## Stored data entries
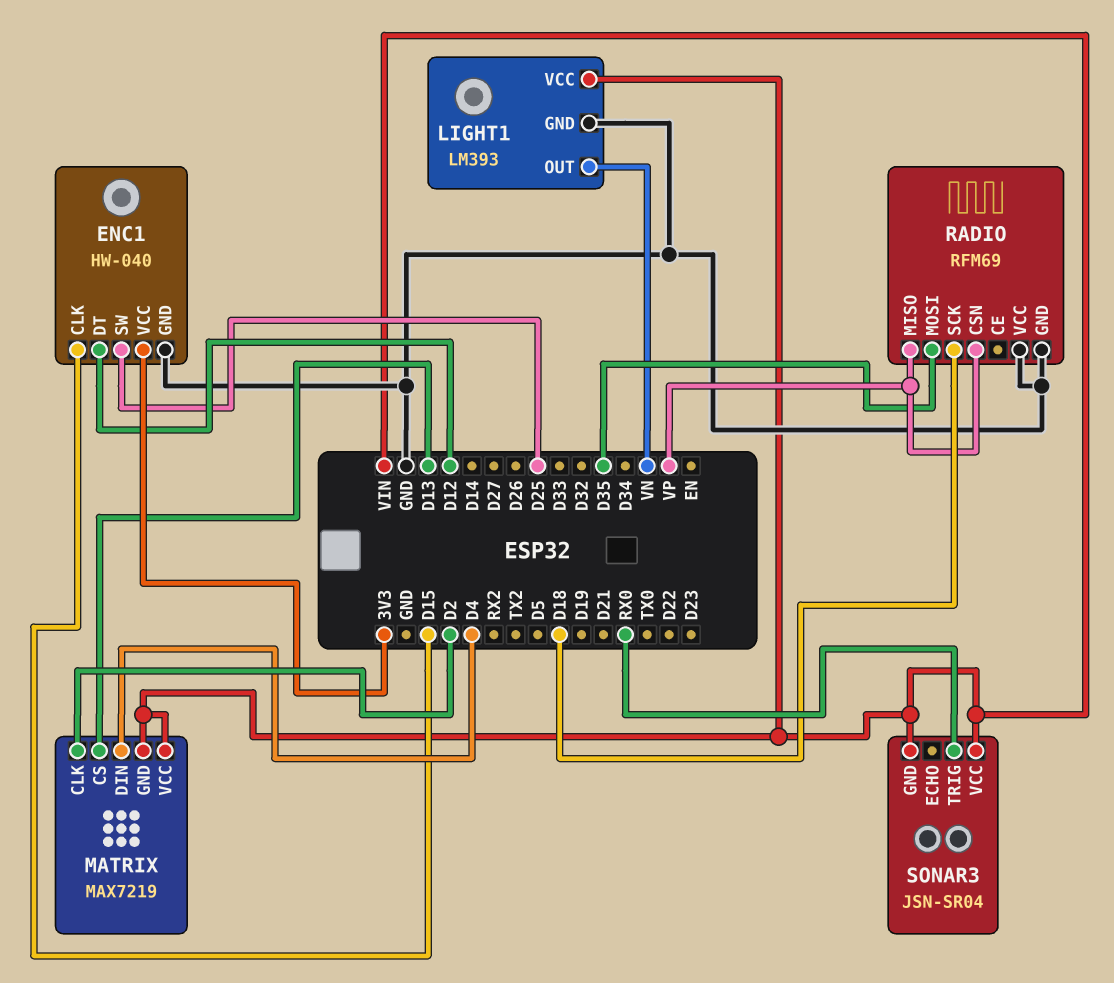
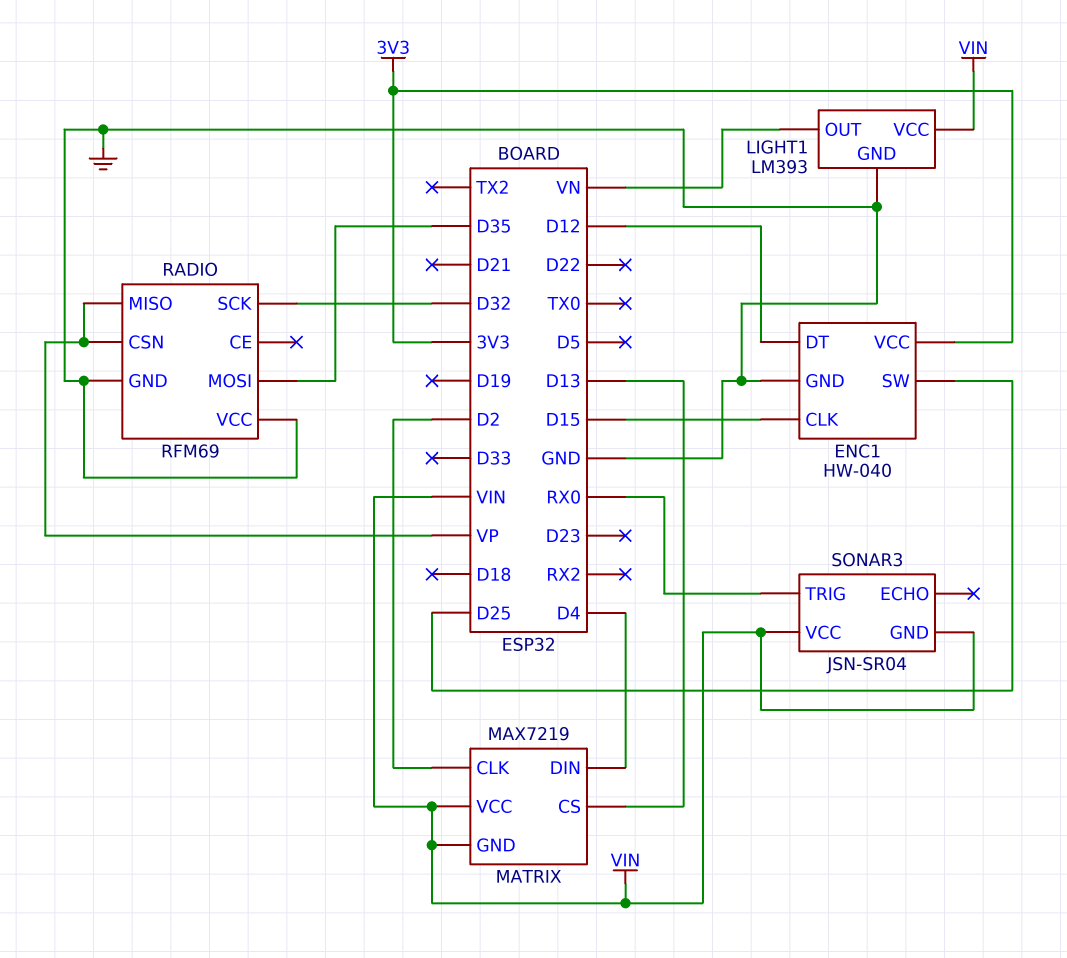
RADIO pin SCK: D18 -> D32

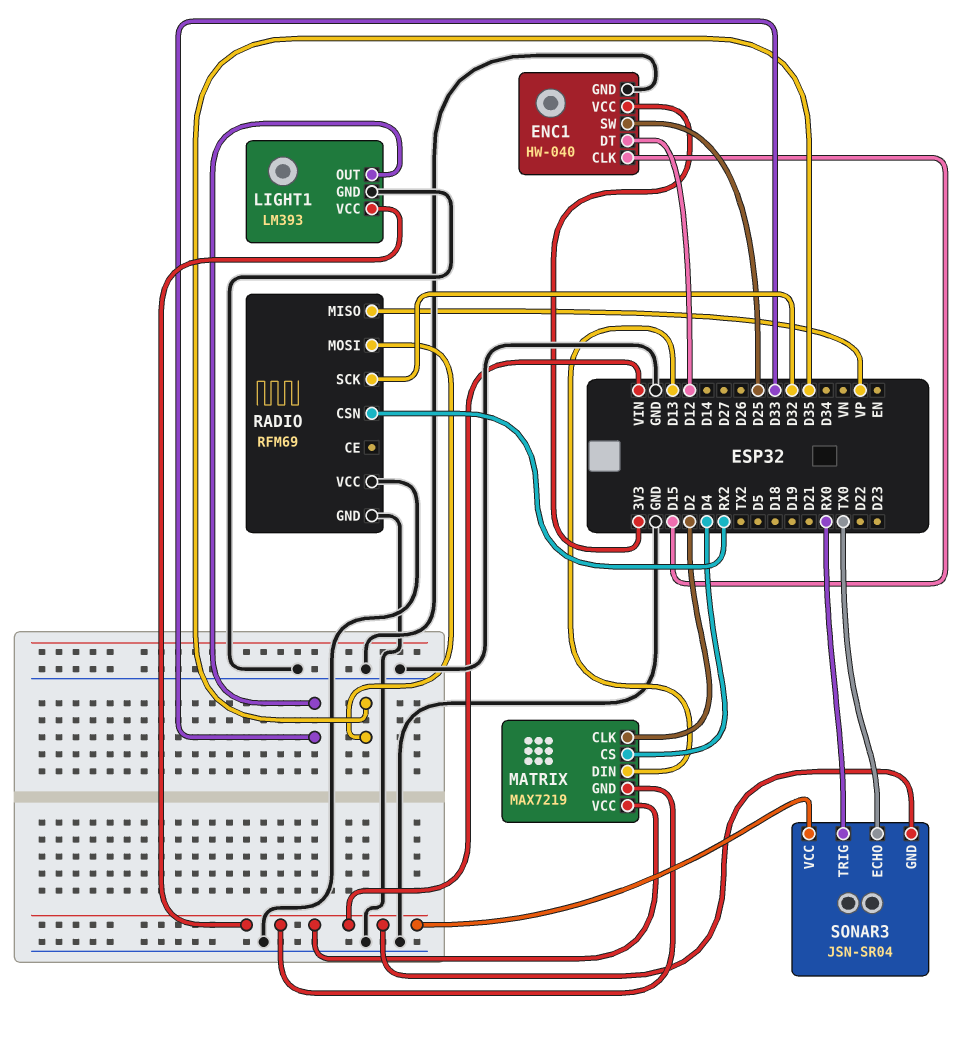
LIGHT1 pin OUT: VN -> D33
MATRIX pin CS: D13 -> D4
MATRIX pin DIN: D4 -> D13
RADIO pin CSN: VP -> RX2
SONAR3 pin ECHO: none -> TX0

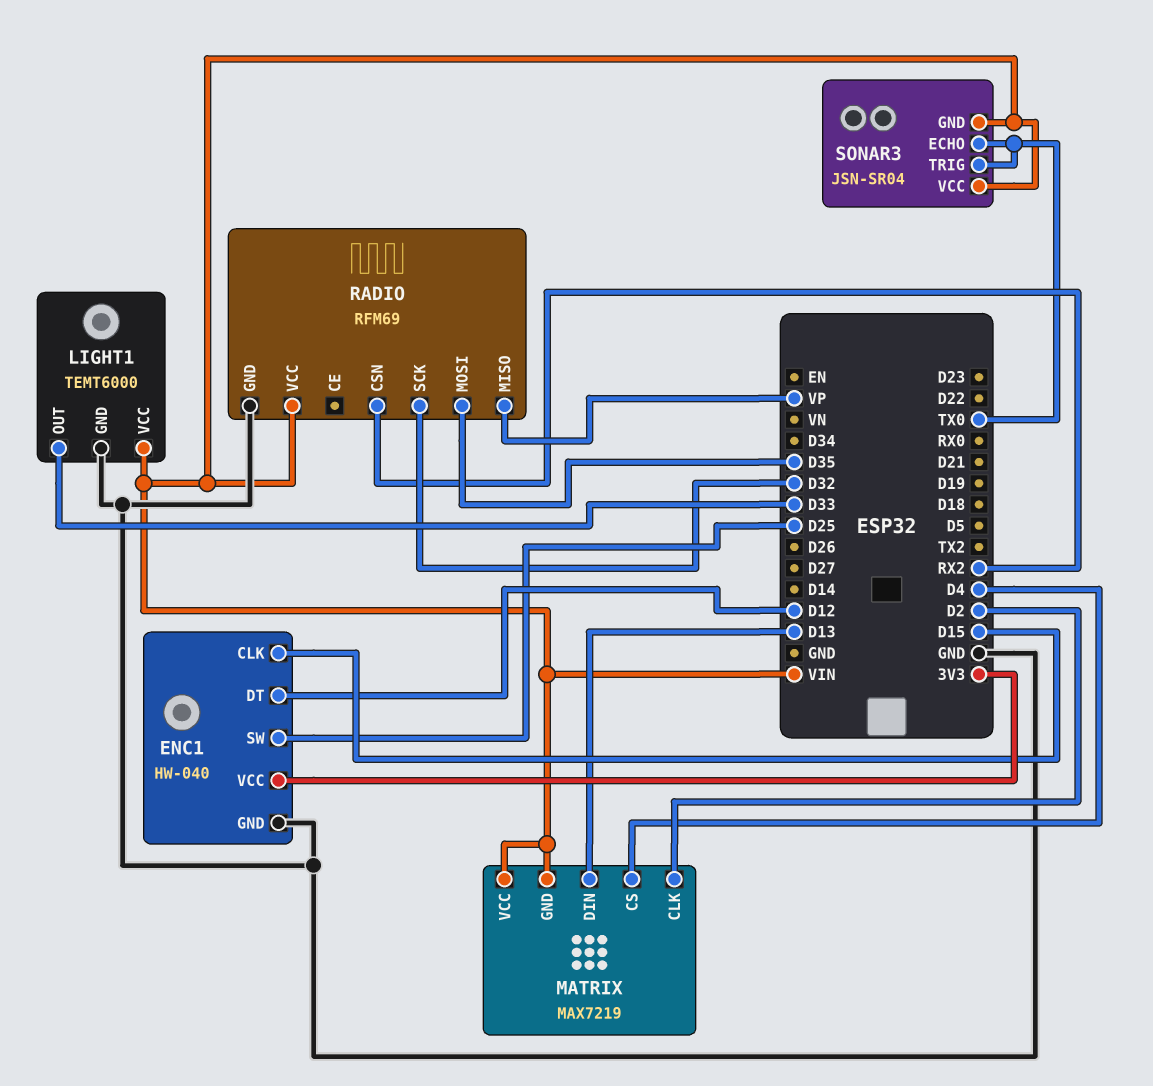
LIGHT1: LM393 -> TEMT6000
RADIO pin VCC: GND -> VIN
SONAR3 pin TRIG: RX0 -> TX0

## TASK DETAILS
Look through the data and gather every line with the string "RADIO" in it.

## TASK SOLUTION
RADIO pin SCK: D18 -> D32
RADIO pin CSN: VP -> RX2
RADIO pin VCC: GND -> VIN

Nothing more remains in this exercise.